AIM OF THE TASK: Please copy out the entries below exactly, beginning with the line that contains "R1: 2.2k (SIG5, VEXT) -> 100 (SIG5, VEXT)" and ending with the line that contains "D4: LED yellow", and include nothing outside that span.

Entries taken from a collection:
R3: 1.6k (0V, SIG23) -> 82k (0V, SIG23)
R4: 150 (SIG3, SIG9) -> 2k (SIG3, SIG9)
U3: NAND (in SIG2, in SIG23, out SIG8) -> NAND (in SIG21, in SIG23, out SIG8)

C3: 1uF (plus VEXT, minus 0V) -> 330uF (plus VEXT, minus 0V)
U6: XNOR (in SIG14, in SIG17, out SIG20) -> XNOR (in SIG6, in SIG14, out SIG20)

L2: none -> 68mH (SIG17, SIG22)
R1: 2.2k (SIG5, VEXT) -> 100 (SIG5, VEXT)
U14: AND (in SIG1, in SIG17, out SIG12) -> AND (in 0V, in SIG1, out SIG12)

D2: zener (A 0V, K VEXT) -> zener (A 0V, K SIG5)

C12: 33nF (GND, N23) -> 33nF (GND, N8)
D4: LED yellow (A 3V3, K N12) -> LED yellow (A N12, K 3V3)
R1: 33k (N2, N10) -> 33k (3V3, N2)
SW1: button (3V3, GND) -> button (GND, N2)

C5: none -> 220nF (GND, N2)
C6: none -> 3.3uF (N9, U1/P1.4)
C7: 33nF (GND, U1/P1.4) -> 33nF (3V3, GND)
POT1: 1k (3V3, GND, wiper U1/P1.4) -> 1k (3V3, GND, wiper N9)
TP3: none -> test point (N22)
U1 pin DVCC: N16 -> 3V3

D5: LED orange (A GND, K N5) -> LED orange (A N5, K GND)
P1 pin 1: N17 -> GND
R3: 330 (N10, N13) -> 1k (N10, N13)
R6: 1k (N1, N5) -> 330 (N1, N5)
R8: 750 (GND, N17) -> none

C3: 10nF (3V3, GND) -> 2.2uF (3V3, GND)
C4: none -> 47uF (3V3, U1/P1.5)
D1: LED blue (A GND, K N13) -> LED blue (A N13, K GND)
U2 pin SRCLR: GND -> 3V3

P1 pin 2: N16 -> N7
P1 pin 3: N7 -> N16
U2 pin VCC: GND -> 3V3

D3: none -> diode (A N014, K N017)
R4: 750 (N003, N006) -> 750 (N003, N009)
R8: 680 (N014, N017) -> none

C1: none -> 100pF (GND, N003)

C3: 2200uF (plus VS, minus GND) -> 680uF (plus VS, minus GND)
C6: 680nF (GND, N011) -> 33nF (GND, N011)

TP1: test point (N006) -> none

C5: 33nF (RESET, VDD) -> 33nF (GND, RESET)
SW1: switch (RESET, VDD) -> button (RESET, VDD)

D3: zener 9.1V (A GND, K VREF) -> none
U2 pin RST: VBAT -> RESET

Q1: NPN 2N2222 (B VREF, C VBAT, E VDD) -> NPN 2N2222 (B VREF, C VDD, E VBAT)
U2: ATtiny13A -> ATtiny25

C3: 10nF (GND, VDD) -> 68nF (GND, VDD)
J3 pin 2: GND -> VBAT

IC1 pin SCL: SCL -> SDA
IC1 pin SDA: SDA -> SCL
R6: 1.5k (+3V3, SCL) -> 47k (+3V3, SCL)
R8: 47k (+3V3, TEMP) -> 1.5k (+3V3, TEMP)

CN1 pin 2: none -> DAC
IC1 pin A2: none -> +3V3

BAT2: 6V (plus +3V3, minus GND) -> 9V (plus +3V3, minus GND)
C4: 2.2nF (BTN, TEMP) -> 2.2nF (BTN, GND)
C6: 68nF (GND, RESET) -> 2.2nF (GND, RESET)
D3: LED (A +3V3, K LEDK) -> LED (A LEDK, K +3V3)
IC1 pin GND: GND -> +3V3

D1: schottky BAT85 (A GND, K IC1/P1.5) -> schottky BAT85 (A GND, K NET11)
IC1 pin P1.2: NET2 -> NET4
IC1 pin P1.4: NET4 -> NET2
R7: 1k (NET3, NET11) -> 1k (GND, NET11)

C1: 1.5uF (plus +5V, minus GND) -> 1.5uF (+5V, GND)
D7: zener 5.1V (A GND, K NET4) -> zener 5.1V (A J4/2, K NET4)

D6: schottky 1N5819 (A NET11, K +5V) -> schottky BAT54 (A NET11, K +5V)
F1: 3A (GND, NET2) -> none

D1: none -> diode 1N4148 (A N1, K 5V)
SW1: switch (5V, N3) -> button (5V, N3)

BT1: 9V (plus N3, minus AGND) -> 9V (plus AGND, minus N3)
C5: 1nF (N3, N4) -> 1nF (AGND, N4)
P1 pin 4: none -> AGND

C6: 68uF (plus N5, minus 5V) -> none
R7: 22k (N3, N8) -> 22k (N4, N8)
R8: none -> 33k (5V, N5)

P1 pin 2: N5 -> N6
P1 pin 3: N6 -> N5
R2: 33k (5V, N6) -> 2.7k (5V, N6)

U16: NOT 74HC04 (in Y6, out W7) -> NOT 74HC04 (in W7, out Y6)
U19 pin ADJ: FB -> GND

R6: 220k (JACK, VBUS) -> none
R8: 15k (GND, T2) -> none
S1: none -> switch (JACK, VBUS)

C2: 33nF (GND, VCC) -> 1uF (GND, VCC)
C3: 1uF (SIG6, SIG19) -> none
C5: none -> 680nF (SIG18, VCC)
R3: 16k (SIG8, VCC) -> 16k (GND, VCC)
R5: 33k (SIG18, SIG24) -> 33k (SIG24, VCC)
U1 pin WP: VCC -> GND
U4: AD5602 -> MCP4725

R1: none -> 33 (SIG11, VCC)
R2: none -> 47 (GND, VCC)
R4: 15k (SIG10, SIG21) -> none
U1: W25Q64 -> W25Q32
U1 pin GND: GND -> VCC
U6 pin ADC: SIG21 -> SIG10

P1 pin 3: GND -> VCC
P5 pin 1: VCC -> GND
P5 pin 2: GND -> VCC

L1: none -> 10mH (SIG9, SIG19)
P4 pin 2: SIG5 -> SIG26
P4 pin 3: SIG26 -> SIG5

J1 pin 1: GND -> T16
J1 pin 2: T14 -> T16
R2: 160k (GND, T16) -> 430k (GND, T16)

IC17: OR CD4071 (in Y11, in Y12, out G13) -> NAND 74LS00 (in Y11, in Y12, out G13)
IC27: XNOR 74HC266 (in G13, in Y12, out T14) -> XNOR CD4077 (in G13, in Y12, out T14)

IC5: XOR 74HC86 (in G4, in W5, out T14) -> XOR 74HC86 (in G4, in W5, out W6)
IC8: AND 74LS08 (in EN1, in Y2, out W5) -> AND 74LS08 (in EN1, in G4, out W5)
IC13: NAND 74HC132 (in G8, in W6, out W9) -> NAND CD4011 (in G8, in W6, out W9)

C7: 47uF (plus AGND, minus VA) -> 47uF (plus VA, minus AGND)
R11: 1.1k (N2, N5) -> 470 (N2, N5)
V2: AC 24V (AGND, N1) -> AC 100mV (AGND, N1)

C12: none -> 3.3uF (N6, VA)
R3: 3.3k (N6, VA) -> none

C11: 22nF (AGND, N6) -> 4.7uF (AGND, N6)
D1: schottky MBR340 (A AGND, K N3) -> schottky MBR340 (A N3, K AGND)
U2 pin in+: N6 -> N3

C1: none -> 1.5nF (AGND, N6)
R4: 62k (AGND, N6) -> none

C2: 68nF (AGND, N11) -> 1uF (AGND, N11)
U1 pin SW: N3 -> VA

WRITTEN ANSWER:
R1: 2.2k (SIG5, VEXT) -> 100 (SIG5, VEXT)
U14: AND (in SIG1, in SIG17, out SIG12) -> AND (in 0V, in SIG1, out SIG12)

D2: zener (A 0V, K VEXT) -> zener (A 0V, K SIG5)

C12: 33nF (GND, N23) -> 33nF (GND, N8)
D4: LED yellow (A 3V3, K N12) -> LED yellow (A N12, K 3V3)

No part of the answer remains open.